* **What you have to do**
Search the data for the word "none" and copy every line where it occurs.

[Input data]

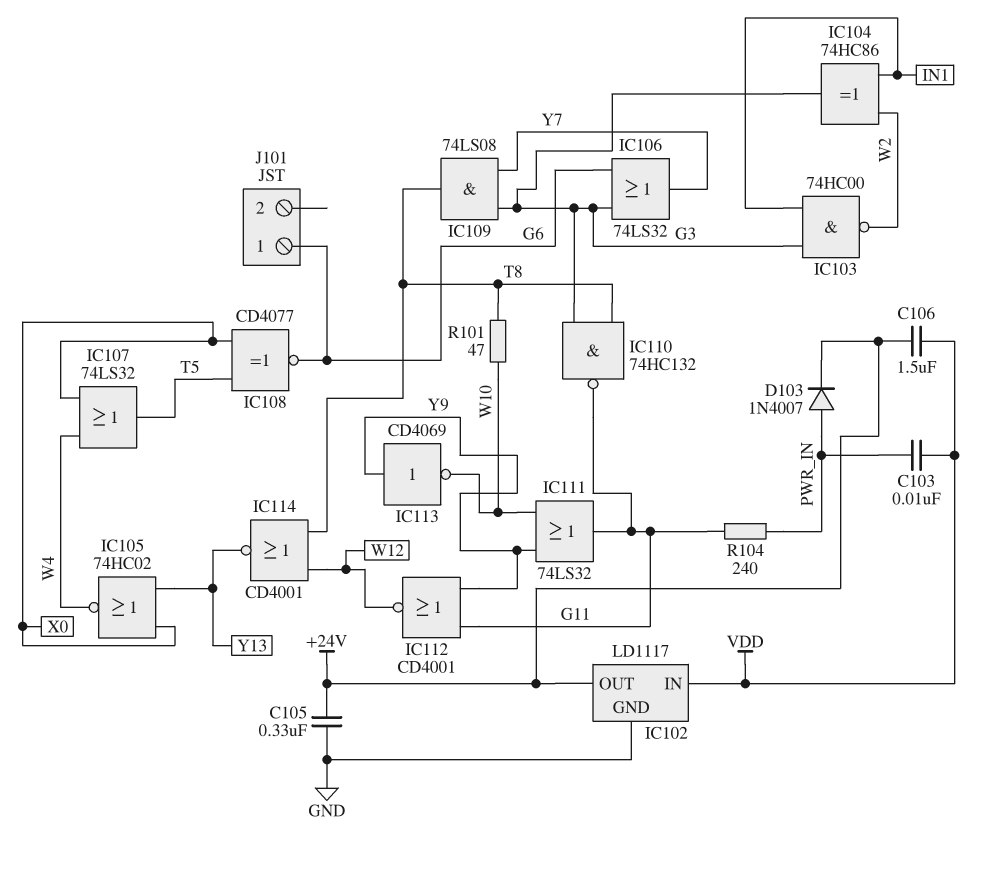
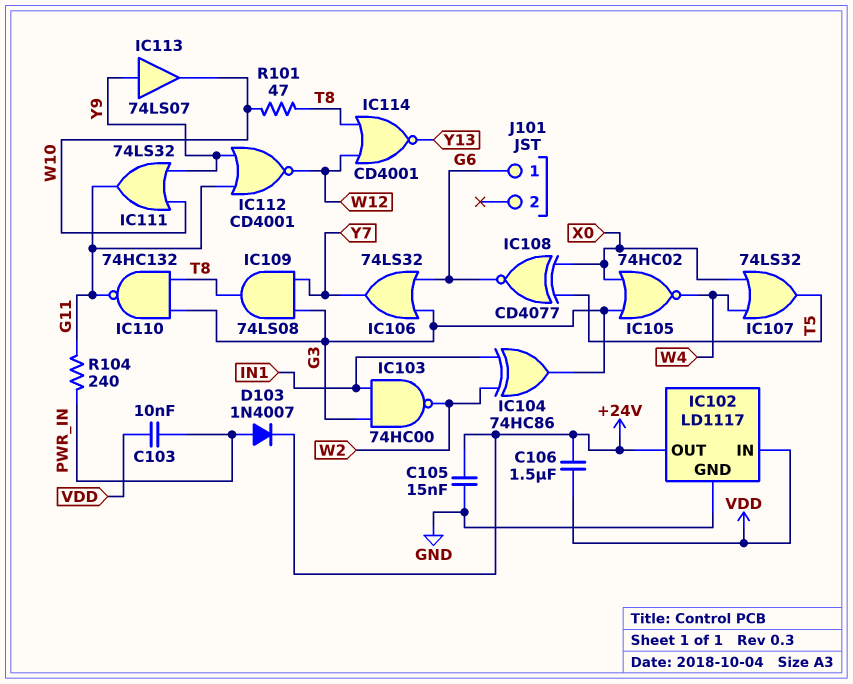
C105: 330nF (+24V, GND) -> 15nF (+24V, GND)
IC105: NOR 74HC02 (in X0, in Y13, out W4) -> NOR 74HC02 (in G3, in X0, out W4)
IC113: NOT CD4069 (in Y9, out W10) -> buffer 74LS07 (in Y9, out W10)

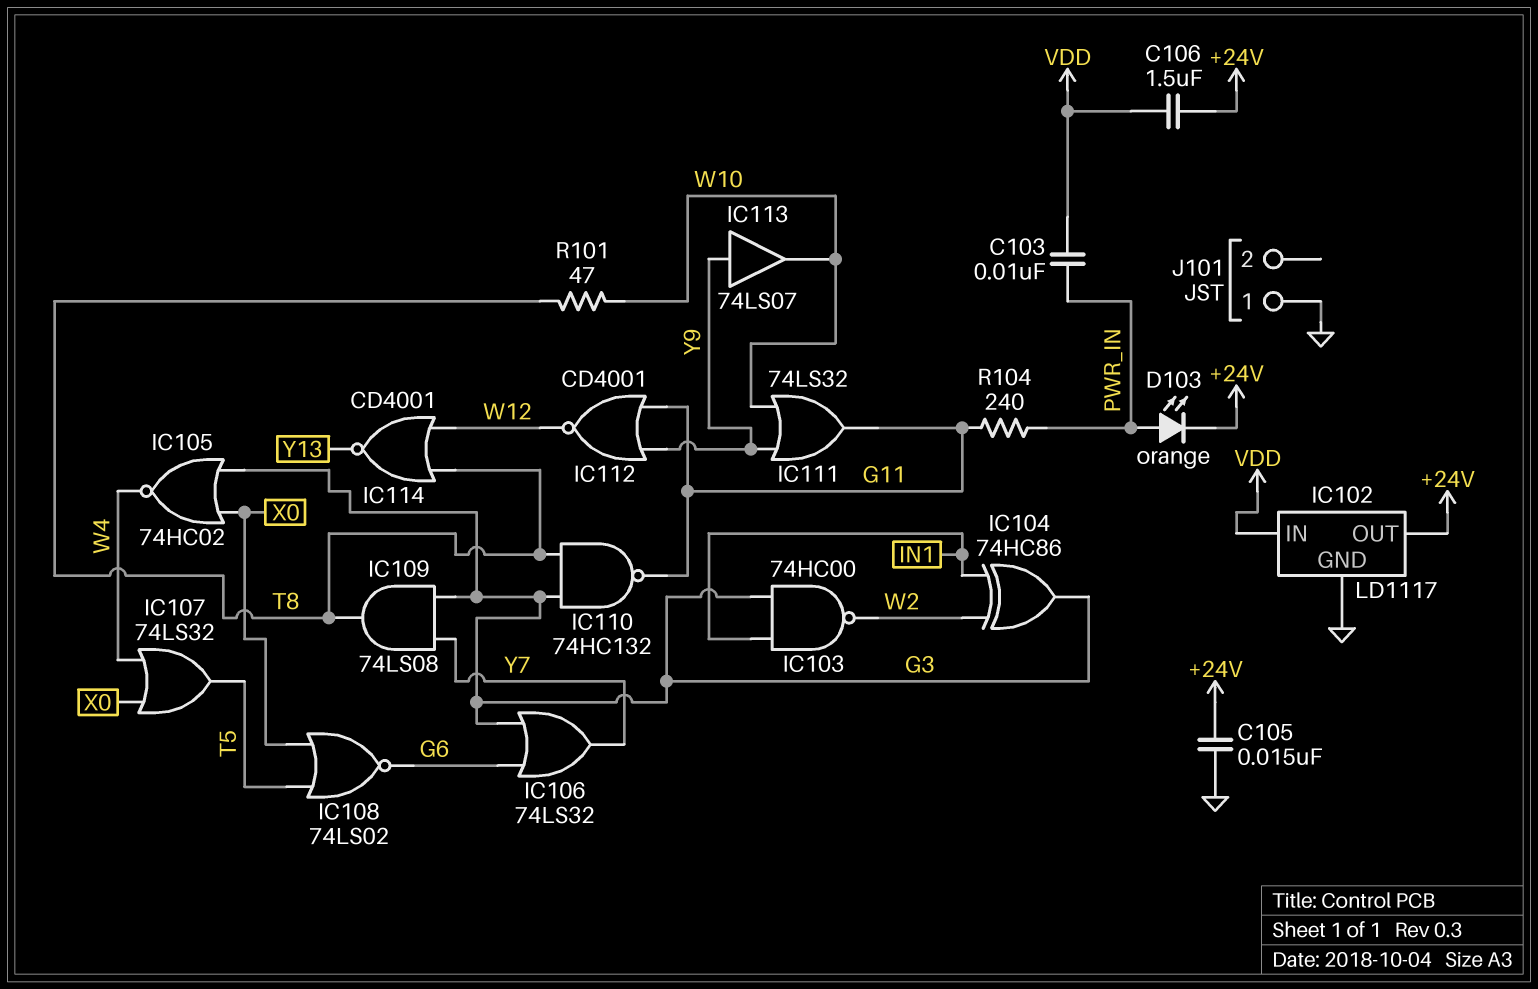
D103: diode 1N4007 (A PWR_IN, K +24V) -> LED orange (A PWR_IN, K +24V)
IC108: XNOR CD4077 (in T5, in X0, out G6) -> NOR 74LS02 (in T5, in X0, out G6)
J101 pin 1: G6 -> GND

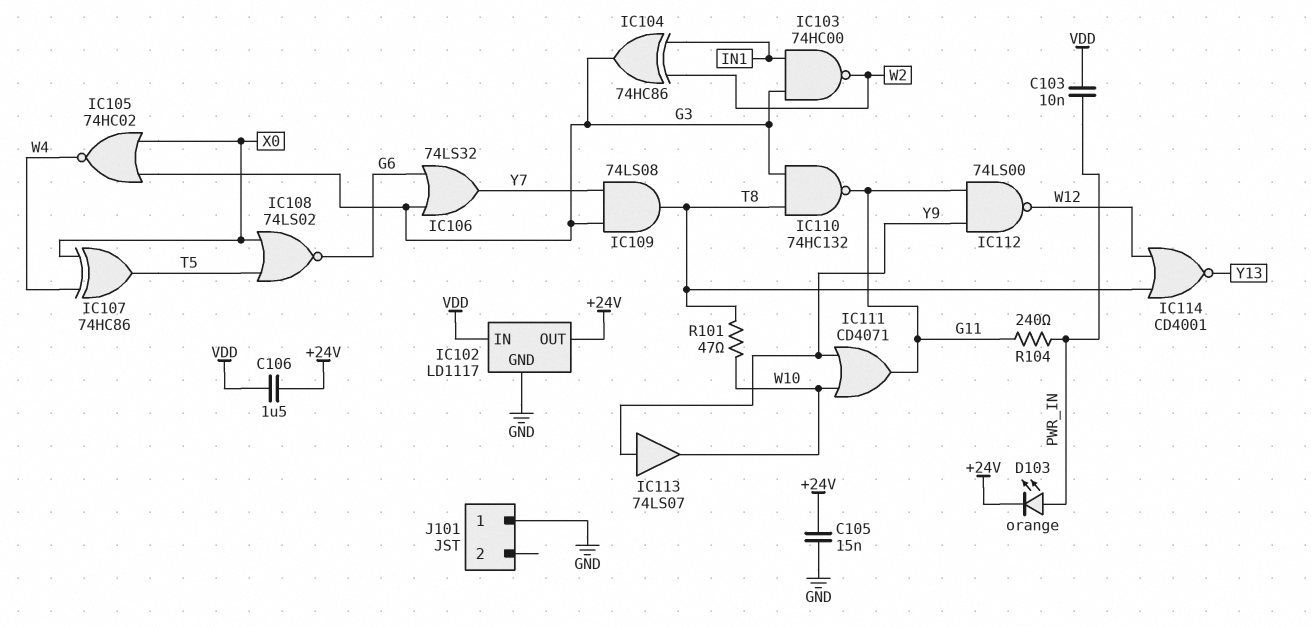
IC107: OR 74LS32 (in W4, in X0, out T5) -> XOR 74HC86 (in W4, in X0, out T5)
IC111: OR 74LS32 (in W10, in Y9, out G11) -> OR CD4071 (in W10, in Y9, out G11)
IC112: NOR CD4001 (in G11, in Y9, out W12) -> NAND 74LS00 (in G11, in Y9, out W12)

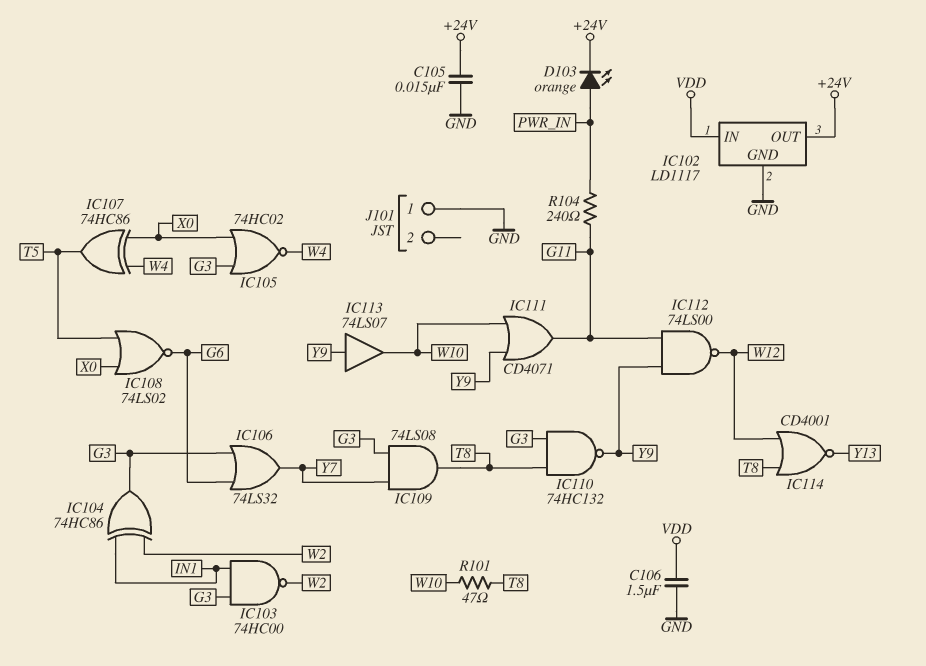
C103: 10nF (PWR_IN, VDD) -> none
C106: 1.5uF (+24V, VDD) -> 1.5uF (GND, VDD)
IC110: NAND 74HC132 (in G3, in T8, out G11) -> NAND 74HC132 (in G3, in T8, out Y9)

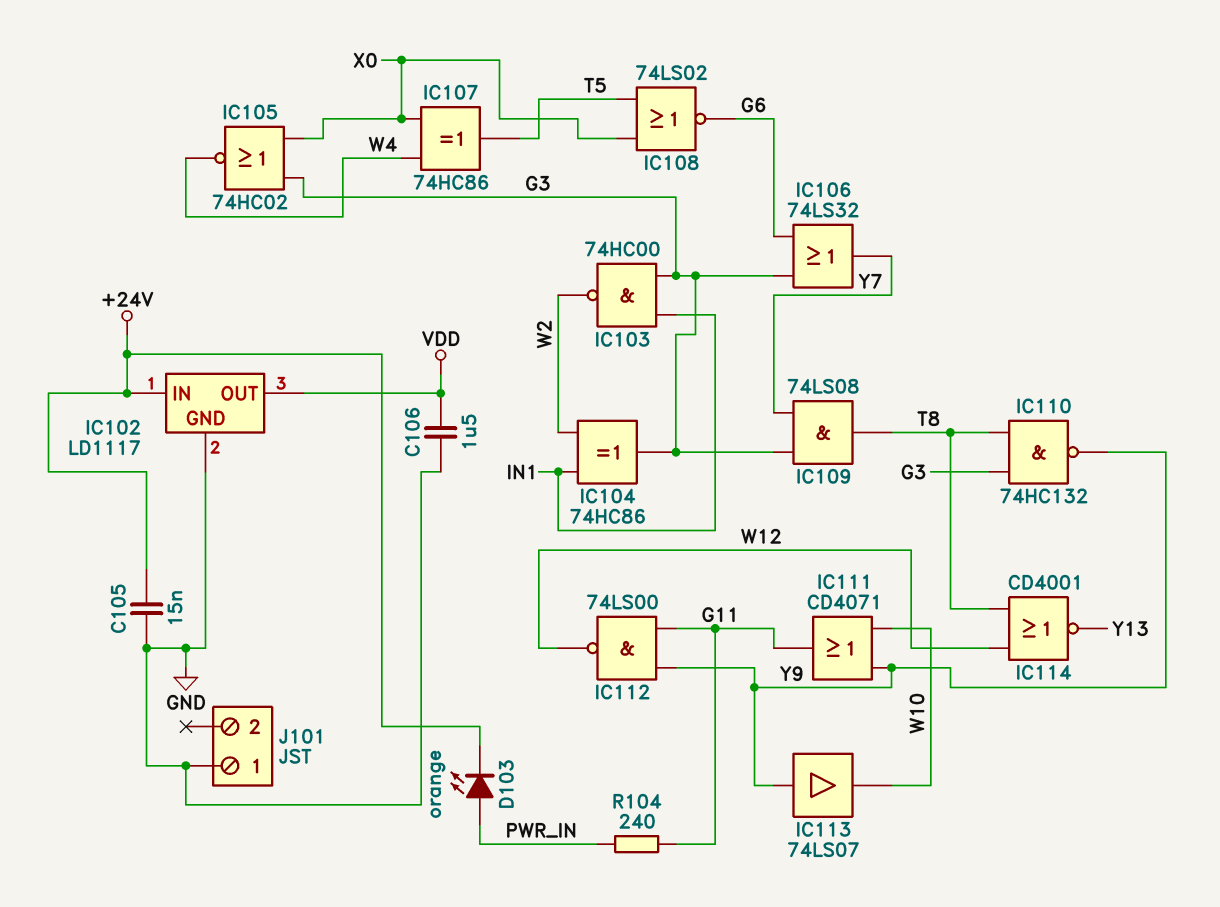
IC102 pin IN: VDD -> +24V
IC102 pin OUT: +24V -> VDD
R101: 47 (T8, W10) -> none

[/Input data]

* **Answer box**
C103: 10nF (PWR_IN, VDD) -> none
R101: 47 (T8, W10) -> none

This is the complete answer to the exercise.